From the very first line down to the line containing "blue arrow: moved 1", write out the material exactly as it appears, and no more.

#####

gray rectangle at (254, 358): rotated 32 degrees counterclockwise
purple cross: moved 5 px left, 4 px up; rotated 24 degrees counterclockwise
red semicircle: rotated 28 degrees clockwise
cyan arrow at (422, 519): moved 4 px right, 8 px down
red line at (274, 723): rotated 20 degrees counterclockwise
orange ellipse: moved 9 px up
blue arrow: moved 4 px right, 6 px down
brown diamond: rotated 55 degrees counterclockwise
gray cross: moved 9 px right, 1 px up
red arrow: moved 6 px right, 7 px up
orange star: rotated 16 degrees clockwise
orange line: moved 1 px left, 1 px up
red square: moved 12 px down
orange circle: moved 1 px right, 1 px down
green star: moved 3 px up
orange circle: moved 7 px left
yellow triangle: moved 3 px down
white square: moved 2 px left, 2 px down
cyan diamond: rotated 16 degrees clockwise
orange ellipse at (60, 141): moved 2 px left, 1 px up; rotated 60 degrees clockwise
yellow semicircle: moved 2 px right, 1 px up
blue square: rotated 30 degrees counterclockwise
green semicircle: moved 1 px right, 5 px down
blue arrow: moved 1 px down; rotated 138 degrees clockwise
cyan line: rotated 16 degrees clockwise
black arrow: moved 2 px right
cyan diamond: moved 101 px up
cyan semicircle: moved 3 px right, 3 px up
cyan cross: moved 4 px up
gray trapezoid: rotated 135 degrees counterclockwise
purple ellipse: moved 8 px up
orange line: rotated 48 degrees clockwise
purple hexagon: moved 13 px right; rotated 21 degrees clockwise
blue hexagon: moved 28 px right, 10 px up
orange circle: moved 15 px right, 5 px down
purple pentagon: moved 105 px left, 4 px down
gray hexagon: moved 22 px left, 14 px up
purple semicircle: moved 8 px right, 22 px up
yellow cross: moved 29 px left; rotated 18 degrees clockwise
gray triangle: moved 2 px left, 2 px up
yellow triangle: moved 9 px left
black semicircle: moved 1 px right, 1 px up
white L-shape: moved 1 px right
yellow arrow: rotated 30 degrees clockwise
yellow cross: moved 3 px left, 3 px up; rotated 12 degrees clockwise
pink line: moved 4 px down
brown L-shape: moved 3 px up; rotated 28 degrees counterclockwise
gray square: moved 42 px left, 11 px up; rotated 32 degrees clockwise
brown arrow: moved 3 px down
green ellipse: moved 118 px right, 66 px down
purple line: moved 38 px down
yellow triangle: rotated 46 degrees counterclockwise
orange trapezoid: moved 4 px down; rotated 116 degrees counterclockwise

#####

Answer area:
gray rectangle at (254, 358): rotated 32 degrees counterclockwise
purple cross: moved 5 px left, 4 px up; rotated 24 degrees counterclockwise
red semicircle: rotated 28 degrees clockwise
cyan arrow at (422, 519): moved 4 px right, 8 px down
red line at (274, 723): rotated 20 degrees counterclockwise
orange ellipse: moved 9 px up
blue arrow: moved 4 px right, 6 px down
brown diamond: rotated 55 degrees counterclockwise
gray cross: moved 9 px right, 1 px up
red arrow: moved 6 px right, 7 px up
orange star: rotated 16 degrees clockwise
orange line: moved 1 px left, 1 px up
red square: moved 12 px down
orange circle: moved 1 px right, 1 px down
green star: moved 3 px up
orange circle: moved 7 px left
yellow triangle: moved 3 px down
white square: moved 2 px left, 2 px down
cyan diamond: rotated 16 degrees clockwise
orange ellipse at (60, 141): moved 2 px left, 1 px up; rotated 60 degrees clockwise
yellow semicircle: moved 2 px right, 1 px up
blue square: rotated 30 degrees counterclockwise
green semicircle: moved 1 px right, 5 px down
blue arrow: moved 1 px down; rotated 138 degrees clockwise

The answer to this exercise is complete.